* _EXERCISE BRIEF_
Once the line containing "RADIO2 pin CE: D5 -> D18" is found in the records below, return it and each following line exactly, up to and including the line containing "MIC1 pin OUT: GP26 -> GP19", and nothing else.

Revision comparison data:
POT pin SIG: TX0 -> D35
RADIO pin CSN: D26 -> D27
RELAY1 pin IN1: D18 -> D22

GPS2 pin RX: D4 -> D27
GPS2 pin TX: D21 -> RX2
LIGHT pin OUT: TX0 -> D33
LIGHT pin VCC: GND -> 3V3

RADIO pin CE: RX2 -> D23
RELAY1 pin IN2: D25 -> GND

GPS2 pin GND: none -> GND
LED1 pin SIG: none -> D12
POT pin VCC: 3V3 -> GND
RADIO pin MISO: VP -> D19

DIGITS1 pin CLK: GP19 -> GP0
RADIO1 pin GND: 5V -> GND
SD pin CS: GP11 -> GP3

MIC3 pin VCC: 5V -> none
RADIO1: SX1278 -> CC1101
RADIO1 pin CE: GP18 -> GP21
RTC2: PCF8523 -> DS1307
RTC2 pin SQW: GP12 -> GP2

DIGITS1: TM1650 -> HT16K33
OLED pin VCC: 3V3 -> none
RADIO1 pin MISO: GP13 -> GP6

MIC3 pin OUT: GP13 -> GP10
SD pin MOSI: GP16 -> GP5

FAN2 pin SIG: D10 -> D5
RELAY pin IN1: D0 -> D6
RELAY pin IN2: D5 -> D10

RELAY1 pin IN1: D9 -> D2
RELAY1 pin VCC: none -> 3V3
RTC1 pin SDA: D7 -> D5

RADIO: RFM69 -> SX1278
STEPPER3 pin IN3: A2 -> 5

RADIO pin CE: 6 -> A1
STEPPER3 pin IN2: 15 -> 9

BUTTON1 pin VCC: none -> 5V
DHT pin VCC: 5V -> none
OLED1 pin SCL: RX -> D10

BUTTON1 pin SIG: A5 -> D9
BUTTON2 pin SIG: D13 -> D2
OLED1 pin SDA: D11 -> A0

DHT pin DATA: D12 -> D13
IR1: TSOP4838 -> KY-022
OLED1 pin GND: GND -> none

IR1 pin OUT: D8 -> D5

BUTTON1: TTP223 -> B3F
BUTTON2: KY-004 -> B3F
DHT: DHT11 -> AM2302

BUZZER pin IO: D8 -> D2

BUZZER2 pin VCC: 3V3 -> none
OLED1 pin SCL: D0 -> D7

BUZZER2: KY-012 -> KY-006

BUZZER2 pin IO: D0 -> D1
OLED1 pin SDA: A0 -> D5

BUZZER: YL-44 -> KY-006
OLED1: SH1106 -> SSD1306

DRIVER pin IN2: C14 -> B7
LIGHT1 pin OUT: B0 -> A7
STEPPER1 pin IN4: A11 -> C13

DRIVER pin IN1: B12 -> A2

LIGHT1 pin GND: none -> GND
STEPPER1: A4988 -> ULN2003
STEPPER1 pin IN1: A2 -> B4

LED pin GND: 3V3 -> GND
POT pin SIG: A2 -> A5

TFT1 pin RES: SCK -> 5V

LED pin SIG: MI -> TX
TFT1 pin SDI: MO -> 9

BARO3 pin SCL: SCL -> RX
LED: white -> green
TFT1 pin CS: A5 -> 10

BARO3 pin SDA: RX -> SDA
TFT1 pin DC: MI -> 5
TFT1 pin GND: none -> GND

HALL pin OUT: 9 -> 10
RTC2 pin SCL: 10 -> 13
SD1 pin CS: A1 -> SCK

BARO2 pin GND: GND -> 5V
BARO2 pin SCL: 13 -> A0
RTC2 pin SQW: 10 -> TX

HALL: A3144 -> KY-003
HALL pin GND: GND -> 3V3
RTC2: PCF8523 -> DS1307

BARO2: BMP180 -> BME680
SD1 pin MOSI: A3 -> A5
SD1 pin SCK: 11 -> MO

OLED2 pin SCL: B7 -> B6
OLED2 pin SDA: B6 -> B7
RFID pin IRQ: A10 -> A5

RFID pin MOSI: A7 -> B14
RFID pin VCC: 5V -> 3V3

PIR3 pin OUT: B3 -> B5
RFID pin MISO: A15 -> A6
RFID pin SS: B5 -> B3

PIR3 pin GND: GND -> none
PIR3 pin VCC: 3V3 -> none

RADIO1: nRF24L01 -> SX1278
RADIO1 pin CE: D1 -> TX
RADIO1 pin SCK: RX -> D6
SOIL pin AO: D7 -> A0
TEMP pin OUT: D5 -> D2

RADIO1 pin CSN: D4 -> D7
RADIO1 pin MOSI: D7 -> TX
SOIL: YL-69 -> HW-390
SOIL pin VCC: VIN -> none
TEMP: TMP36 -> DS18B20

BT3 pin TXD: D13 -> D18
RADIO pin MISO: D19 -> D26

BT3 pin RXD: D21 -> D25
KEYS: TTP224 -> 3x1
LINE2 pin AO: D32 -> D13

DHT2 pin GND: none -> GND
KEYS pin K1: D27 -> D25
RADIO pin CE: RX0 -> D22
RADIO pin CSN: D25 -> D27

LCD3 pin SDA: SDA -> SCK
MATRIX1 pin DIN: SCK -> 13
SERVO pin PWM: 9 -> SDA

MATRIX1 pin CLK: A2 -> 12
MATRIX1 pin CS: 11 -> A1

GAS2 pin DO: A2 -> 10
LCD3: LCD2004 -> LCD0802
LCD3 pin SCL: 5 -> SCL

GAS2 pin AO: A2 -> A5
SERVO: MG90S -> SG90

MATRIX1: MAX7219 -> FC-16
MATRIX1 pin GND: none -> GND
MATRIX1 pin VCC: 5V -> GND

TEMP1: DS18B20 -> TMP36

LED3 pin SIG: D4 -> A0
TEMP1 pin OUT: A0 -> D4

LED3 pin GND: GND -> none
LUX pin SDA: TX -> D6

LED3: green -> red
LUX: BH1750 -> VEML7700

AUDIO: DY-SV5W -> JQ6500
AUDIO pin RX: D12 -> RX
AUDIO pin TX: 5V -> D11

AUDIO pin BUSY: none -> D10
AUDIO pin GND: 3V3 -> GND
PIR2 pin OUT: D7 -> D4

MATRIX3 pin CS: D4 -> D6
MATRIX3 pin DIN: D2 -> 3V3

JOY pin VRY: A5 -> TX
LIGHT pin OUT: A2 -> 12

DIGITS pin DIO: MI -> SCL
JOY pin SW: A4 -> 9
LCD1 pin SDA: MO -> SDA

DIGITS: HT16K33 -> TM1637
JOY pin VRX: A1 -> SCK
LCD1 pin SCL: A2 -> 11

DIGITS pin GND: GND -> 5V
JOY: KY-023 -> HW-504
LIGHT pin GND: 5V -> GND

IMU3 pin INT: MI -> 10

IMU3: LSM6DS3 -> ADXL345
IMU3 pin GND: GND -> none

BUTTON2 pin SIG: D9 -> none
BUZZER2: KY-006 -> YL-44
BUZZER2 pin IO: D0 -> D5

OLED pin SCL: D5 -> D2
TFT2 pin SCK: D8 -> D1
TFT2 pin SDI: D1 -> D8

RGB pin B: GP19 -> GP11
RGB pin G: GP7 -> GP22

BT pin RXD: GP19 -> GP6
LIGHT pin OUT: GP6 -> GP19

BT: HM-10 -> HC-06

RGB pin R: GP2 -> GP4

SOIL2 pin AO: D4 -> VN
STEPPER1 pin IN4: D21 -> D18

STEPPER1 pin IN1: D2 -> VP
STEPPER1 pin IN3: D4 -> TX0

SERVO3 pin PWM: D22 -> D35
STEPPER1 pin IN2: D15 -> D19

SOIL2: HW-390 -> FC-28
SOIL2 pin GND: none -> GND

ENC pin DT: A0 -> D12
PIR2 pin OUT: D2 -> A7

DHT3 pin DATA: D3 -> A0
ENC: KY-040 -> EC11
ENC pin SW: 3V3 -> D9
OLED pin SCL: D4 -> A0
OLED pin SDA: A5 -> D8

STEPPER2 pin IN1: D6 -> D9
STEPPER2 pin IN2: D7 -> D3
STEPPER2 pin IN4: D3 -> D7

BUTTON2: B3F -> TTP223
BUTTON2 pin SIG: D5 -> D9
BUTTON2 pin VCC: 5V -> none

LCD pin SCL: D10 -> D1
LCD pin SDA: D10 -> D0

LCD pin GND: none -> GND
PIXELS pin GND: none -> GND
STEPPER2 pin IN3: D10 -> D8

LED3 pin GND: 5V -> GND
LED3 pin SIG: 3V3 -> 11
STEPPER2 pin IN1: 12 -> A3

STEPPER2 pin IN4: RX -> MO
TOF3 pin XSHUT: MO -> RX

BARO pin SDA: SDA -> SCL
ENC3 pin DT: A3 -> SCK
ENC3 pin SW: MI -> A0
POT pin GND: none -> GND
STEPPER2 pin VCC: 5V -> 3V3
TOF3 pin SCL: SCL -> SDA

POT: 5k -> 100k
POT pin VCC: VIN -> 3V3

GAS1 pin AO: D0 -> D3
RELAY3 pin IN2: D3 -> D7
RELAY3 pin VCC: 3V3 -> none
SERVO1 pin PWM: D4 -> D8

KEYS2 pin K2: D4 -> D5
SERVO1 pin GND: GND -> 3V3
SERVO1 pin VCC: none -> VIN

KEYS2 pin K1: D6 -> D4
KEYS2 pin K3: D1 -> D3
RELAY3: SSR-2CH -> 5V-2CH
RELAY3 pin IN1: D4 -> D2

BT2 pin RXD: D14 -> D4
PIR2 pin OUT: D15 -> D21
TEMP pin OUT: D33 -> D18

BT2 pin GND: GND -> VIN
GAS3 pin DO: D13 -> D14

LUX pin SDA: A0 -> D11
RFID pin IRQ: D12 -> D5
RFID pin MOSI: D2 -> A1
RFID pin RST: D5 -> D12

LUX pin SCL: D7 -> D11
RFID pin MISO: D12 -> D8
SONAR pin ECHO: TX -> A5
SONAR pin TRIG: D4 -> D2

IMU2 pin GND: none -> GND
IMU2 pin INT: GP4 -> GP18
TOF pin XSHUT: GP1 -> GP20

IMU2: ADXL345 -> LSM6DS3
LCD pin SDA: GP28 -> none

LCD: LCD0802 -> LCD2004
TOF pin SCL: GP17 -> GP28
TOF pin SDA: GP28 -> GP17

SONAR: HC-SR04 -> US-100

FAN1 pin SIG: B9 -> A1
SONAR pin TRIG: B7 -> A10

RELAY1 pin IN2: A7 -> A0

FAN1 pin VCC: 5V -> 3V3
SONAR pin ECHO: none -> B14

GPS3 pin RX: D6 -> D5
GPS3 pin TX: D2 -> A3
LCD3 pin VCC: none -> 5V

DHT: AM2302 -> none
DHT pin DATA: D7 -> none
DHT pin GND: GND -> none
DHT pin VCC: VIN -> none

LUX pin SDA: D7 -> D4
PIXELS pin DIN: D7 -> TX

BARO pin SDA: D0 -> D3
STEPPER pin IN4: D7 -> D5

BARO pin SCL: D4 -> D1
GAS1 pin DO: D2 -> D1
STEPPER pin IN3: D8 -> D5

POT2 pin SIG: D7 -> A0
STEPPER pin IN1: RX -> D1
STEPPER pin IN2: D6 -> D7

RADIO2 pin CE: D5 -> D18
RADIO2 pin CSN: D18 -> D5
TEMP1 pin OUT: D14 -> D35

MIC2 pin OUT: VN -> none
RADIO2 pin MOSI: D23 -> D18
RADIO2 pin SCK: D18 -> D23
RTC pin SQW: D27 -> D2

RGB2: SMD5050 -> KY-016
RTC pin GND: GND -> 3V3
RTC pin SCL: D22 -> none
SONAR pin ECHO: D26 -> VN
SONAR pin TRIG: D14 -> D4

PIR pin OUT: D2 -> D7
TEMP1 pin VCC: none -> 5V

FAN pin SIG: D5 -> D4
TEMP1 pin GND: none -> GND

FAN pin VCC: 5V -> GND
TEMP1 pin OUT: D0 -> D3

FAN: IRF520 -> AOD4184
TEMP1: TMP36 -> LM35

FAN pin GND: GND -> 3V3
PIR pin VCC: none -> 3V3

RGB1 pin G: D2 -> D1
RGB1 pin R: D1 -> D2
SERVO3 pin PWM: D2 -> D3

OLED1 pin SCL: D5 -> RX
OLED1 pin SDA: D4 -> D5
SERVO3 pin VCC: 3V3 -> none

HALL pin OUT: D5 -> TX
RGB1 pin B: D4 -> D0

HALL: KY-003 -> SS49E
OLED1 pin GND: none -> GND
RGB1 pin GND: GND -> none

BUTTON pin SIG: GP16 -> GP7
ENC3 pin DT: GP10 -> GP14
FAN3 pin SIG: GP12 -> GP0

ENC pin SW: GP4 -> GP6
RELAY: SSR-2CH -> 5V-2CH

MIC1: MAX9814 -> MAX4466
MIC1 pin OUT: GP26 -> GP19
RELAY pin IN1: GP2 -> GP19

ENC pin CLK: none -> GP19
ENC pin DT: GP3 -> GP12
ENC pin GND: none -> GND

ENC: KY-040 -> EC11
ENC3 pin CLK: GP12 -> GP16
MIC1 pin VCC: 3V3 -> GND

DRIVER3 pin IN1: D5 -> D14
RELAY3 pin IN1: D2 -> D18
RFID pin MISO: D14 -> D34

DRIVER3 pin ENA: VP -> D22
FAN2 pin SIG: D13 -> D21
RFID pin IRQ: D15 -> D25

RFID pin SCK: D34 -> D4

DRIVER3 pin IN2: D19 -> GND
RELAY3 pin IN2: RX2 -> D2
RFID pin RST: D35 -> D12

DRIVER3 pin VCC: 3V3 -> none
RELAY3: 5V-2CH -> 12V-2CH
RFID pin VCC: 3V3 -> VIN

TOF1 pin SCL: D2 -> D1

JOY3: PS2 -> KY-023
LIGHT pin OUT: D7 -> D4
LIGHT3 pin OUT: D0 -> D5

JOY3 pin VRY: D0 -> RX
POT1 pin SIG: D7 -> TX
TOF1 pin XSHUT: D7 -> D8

* _RESPONSE TO THE TASK_
RADIO2 pin CE: D5 -> D18
RADIO2 pin CSN: D18 -> D5
TEMP1 pin OUT: D14 -> D35

MIC2 pin OUT: VN -> none
RADIO2 pin MOSI: D23 -> D18
RADIO2 pin SCK: D18 -> D23
RTC pin SQW: D27 -> D2

RGB2: SMD5050 -> KY-016
RTC pin GND: GND -> 3V3
RTC pin SCL: D22 -> none
SONAR pin ECHO: D26 -> VN
SONAR pin TRIG: D14 -> D4

PIR pin OUT: D2 -> D7
TEMP1 pin VCC: none -> 5V

FAN pin SIG: D5 -> D4
TEMP1 pin GND: none -> GND

FAN pin VCC: 5V -> GND
TEMP1 pin OUT: D0 -> D3

FAN: IRF520 -> AOD4184
TEMP1: TMP36 -> LM35

FAN pin GND: GND -> 3V3
PIR pin VCC: none -> 3V3

RGB1 pin G: D2 -> D1
RGB1 pin R: D1 -> D2
SERVO3 pin PWM: D2 -> D3

OLED1 pin SCL: D5 -> RX
OLED1 pin SDA: D4 -> D5
SERVO3 pin VCC: 3V3 -> none

HALL pin OUT: D5 -> TX
RGB1 pin B: D4 -> D0

HALL: KY-003 -> SS49E
OLED1 pin GND: none -> GND
RGB1 pin GND: GND -> none

BUTTON pin SIG: GP16 -> GP7
ENC3 pin DT: GP10 -> GP14
FAN3 pin SIG: GP12 -> GP0

ENC pin SW: GP4 -> GP6
RELAY: SSR-2CH -> 5V-2CH

MIC1: MAX9814 -> MAX4466
MIC1 pin OUT: GP26 -> GP19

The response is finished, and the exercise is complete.